## Task input
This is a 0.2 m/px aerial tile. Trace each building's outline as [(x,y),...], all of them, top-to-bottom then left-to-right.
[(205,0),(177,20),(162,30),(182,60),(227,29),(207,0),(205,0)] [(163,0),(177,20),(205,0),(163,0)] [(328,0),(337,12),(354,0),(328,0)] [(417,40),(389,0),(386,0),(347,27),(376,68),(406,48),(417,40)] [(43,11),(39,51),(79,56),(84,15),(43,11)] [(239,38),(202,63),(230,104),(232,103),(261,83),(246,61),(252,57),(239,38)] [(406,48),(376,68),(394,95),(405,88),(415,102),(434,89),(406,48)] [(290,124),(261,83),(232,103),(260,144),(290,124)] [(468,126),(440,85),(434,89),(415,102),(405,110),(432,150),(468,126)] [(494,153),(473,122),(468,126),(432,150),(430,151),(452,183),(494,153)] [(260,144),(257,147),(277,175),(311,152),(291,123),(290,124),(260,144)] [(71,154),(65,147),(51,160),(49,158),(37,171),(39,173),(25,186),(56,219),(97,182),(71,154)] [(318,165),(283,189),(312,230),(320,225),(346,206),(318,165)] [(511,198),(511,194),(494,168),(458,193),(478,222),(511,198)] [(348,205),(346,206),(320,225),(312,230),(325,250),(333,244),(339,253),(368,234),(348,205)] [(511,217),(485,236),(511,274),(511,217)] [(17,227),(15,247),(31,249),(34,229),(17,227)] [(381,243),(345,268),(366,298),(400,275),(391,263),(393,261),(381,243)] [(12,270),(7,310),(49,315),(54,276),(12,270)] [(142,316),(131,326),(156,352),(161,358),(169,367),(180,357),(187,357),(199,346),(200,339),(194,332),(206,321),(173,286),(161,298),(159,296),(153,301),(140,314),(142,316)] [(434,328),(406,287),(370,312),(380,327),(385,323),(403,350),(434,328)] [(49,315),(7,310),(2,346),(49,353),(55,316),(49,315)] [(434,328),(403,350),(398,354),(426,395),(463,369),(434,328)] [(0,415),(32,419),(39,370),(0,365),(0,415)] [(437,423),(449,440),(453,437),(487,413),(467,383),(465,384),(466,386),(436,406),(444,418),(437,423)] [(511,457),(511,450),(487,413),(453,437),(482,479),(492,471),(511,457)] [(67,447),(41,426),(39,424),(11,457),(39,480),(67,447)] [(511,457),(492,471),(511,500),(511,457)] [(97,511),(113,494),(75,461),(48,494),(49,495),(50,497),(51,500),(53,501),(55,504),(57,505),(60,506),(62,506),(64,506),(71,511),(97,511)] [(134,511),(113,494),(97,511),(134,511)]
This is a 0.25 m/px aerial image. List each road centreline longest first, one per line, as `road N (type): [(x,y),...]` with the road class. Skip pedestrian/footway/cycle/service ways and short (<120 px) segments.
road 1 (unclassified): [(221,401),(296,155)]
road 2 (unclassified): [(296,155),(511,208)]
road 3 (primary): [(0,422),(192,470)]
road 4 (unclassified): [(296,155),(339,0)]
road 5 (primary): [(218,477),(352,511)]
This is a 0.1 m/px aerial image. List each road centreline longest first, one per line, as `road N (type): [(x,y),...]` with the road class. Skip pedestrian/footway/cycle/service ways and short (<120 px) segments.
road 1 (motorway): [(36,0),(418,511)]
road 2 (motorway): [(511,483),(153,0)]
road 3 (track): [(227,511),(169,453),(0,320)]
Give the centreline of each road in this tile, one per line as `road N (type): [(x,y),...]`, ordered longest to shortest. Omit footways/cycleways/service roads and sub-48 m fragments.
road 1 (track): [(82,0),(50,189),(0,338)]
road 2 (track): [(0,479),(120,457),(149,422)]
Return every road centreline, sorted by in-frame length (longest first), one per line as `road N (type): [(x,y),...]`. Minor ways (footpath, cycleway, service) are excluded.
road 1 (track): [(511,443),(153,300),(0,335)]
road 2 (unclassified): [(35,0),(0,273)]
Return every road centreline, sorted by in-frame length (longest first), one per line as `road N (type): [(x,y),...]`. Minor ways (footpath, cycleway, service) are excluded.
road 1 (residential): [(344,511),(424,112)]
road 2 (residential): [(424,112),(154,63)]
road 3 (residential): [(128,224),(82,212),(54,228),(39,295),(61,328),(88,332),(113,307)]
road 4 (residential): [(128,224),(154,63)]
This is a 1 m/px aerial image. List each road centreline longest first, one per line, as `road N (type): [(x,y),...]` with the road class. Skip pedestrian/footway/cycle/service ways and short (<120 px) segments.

## Task prompt
Could you rewrite the stretch from the line containing "This is a 0.1" through the line containing "road 2 (track): [(0,479),(120,457),(149,422)]", replacing "centreline" with "centerline" and leaving everything else as it is?

## Answer to the task
This is a 0.1 m/px aerial image. List each road centerline longest first, one per line, as `road N (type): [(x,y),...]` with the road class. Skip pedestrian/footway/cycle/service ways and short (<120 px) segments.
road 1 (motorway): [(36,0),(418,511)]
road 2 (motorway): [(511,483),(153,0)]
road 3 (track): [(227,511),(169,453),(0,320)]
Give the centerline of each road in this tile, one per line as `road N (type): [(x,y),...]`, ordered longest to shortest. Omit footways/cycleways/service roads and sub-48 m fragments.
road 1 (track): [(82,0),(50,189),(0,338)]
road 2 (track): [(0,479),(120,457),(149,422)]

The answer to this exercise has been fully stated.